What needs to be done: Read through the data below and state how many of its lines contain the word "spray", adding nothing.

The records:
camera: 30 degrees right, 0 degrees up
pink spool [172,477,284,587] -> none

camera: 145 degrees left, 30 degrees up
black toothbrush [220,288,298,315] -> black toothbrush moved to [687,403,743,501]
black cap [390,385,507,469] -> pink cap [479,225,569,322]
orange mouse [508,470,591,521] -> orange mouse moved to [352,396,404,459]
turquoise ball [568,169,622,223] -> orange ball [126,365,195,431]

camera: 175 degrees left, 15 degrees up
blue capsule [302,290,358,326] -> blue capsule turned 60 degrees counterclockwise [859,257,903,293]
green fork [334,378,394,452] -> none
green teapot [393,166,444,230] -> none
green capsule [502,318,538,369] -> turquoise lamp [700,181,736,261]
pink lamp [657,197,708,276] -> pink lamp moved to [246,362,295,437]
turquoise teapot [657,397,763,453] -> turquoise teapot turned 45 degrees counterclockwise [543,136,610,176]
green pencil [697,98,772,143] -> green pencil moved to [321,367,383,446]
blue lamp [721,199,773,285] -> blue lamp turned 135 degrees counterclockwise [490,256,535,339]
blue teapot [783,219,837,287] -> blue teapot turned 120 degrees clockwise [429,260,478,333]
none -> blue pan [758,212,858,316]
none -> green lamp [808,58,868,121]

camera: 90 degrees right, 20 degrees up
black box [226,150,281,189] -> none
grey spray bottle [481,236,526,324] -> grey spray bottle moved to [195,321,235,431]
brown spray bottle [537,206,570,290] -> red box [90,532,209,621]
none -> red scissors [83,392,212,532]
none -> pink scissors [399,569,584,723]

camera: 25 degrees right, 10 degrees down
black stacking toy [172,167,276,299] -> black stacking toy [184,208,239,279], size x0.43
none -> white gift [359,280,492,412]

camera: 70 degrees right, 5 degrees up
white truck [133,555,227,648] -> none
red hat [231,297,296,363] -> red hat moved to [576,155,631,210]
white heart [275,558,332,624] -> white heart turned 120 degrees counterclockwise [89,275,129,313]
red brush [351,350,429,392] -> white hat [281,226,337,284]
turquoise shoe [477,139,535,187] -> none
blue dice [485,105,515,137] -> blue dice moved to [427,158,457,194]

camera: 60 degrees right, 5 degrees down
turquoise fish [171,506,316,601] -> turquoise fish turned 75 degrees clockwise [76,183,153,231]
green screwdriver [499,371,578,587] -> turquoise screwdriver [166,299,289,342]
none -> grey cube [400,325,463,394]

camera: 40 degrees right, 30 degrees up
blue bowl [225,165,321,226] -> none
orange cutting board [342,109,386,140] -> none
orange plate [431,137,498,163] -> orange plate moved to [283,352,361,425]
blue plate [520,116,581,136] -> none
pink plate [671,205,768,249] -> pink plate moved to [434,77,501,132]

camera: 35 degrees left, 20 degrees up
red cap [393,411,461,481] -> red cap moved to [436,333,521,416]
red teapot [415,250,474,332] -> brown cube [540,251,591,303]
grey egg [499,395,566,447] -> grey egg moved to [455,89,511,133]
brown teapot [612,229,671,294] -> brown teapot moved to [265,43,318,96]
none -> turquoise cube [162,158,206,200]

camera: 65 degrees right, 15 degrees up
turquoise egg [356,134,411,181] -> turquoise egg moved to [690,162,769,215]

Answer space: 2